* **Try it**
Copy each line containing the word "round" from the records that follow, please.

━━━ Given data ━━━

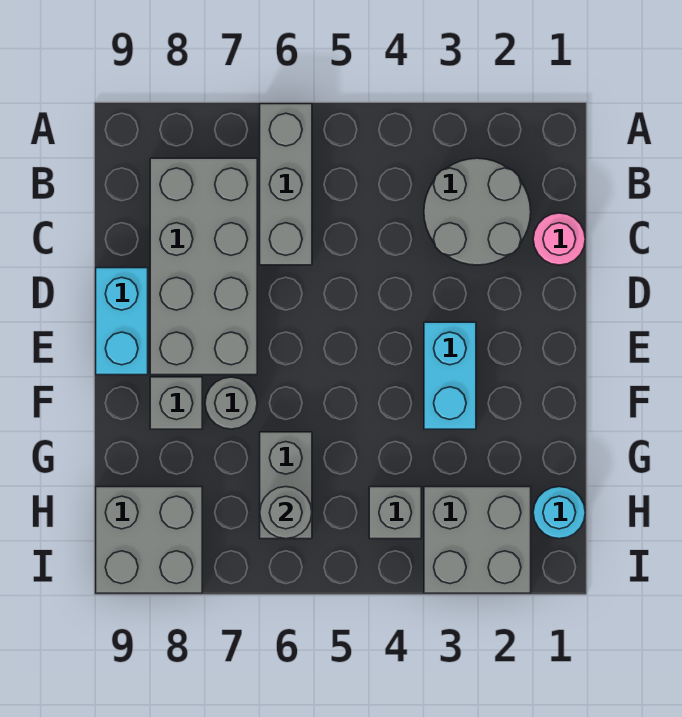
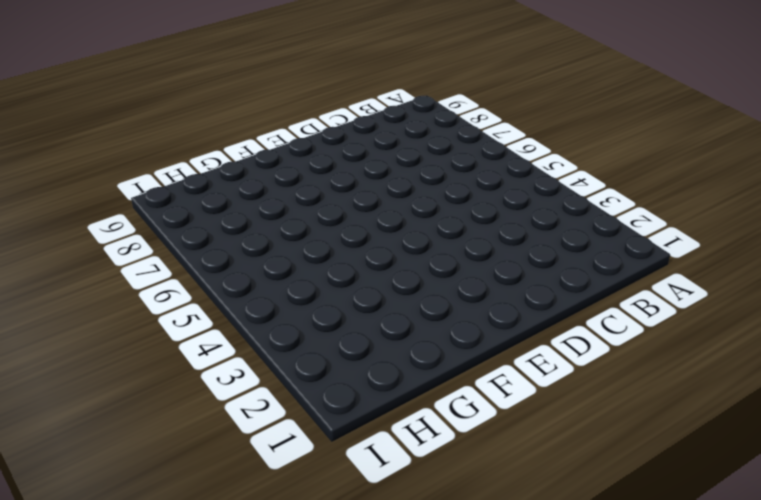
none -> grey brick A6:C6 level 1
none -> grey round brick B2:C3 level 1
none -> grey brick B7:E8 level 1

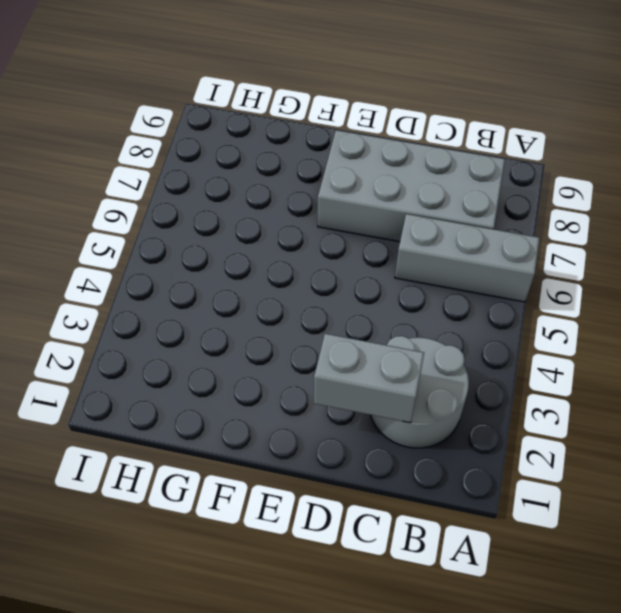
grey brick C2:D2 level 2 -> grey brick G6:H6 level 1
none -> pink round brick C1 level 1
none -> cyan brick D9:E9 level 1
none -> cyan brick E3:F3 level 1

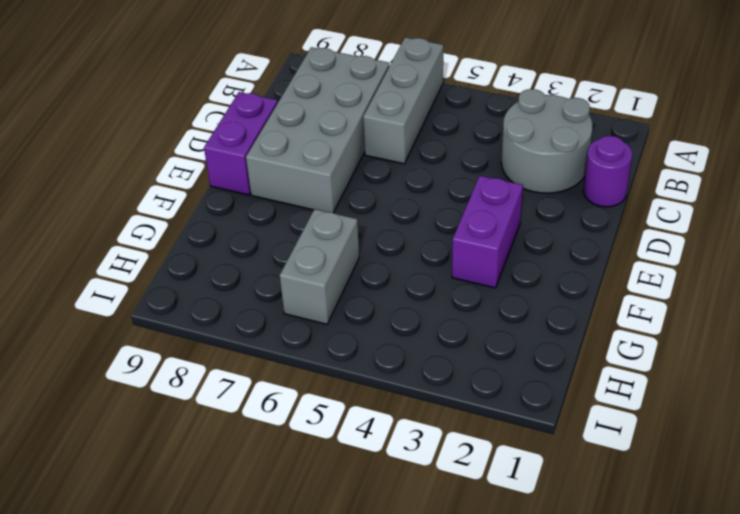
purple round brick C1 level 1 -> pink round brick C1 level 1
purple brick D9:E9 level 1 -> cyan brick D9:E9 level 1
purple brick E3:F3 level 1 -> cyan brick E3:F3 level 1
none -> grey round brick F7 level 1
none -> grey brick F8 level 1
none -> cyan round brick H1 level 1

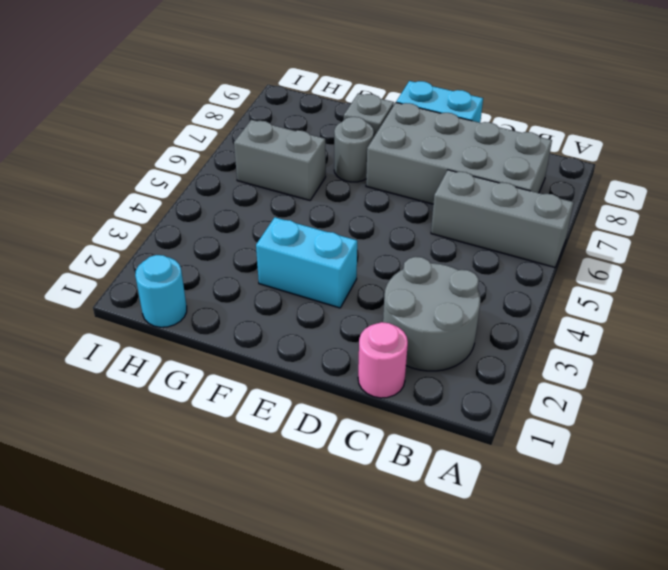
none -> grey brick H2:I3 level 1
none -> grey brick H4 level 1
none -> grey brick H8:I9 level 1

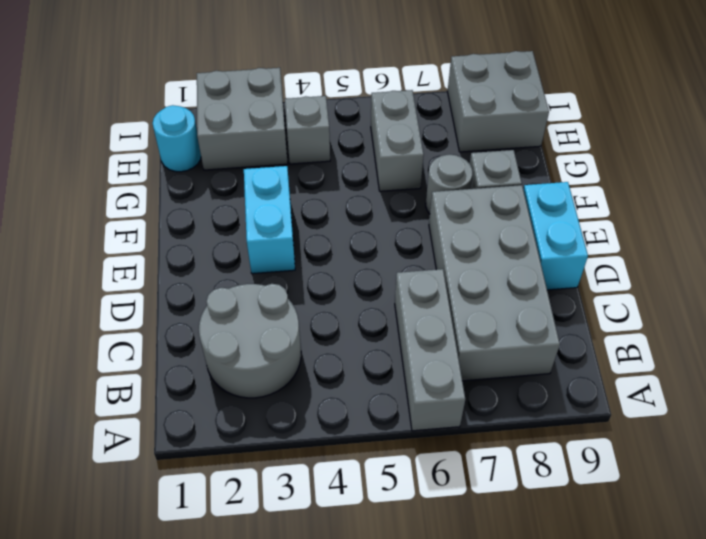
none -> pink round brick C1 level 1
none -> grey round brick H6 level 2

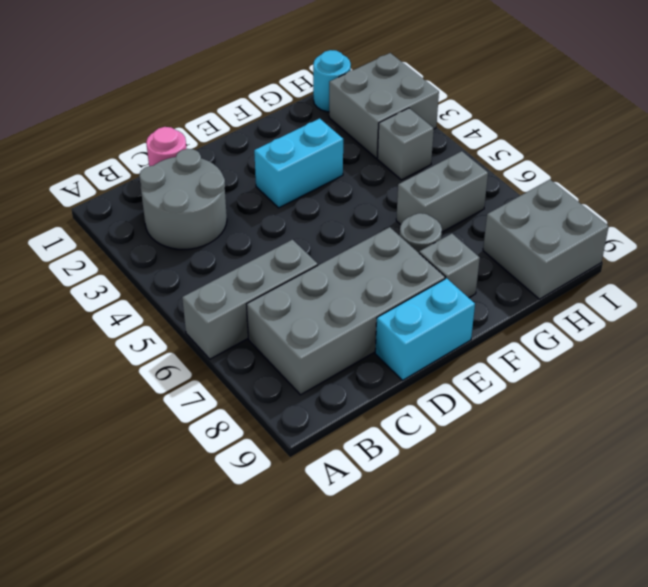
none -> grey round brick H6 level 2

━━━
━━━ Given data ━━━

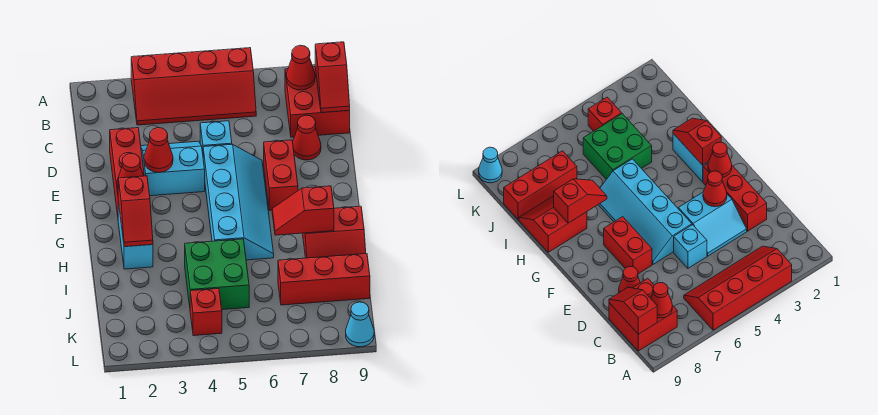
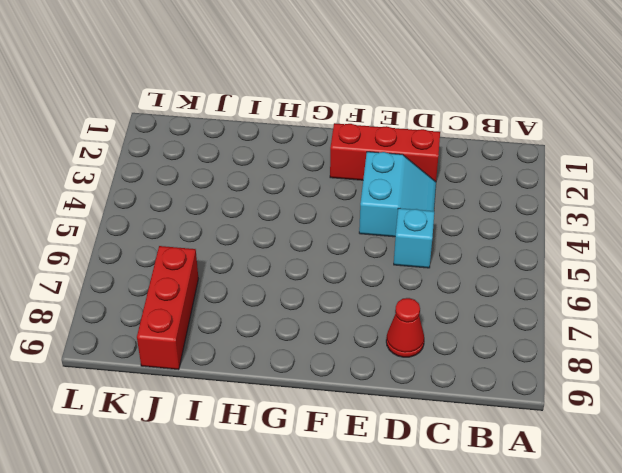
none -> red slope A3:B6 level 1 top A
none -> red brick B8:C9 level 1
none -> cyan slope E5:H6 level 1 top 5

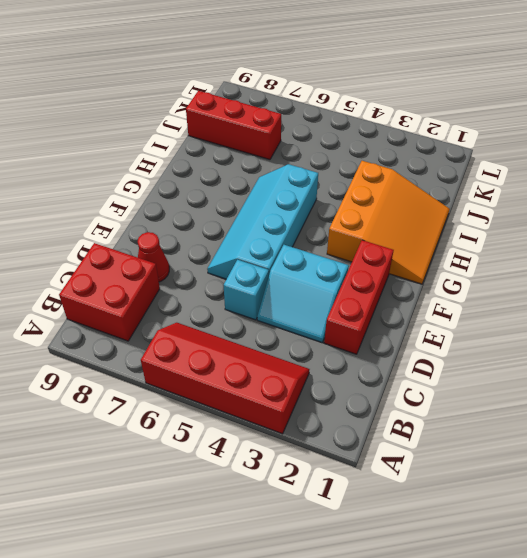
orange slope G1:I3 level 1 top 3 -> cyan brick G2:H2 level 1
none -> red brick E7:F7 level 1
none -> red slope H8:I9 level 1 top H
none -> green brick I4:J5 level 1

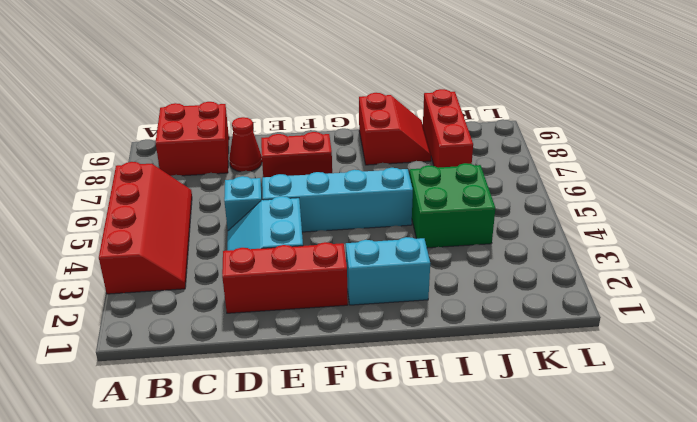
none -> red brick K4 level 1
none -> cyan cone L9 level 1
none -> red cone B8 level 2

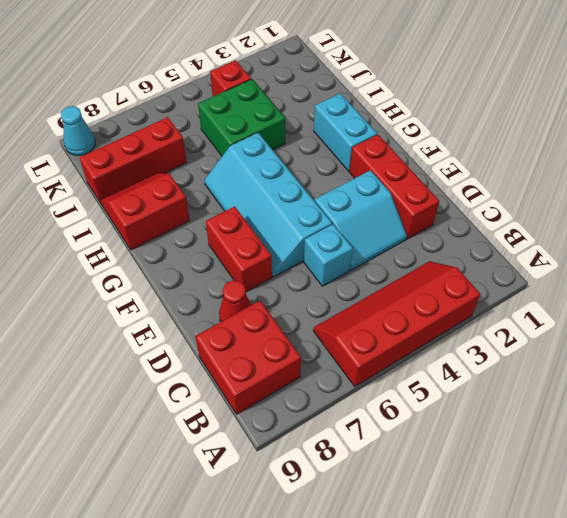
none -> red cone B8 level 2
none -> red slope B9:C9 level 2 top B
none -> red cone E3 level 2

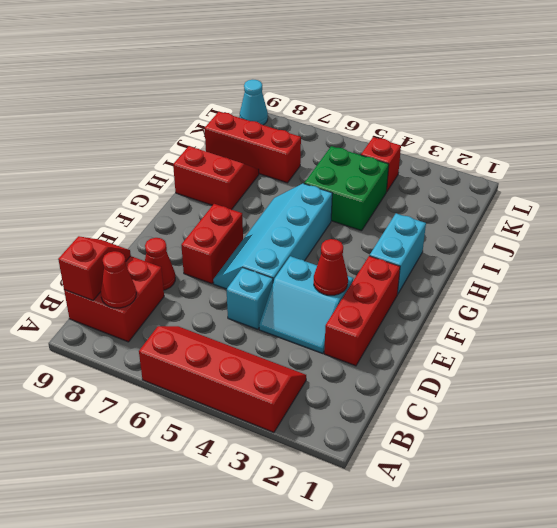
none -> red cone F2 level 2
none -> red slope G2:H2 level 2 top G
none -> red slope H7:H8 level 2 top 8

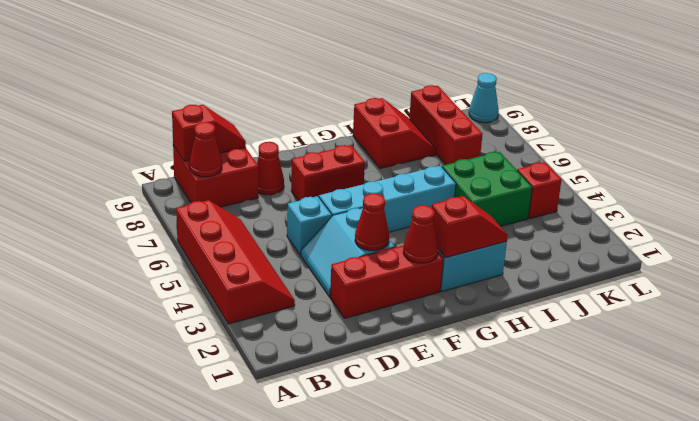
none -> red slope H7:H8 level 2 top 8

━━━

* **Result for this task**
none -> grey round brick B2:C3 level 1
none -> pink round brick C1 level 1
purple round brick C1 level 1 -> pink round brick C1 level 1
none -> grey round brick F7 level 1
none -> cyan round brick H1 level 1
none -> pink round brick C1 level 1
none -> grey round brick H6 level 2
none -> grey round brick H6 level 2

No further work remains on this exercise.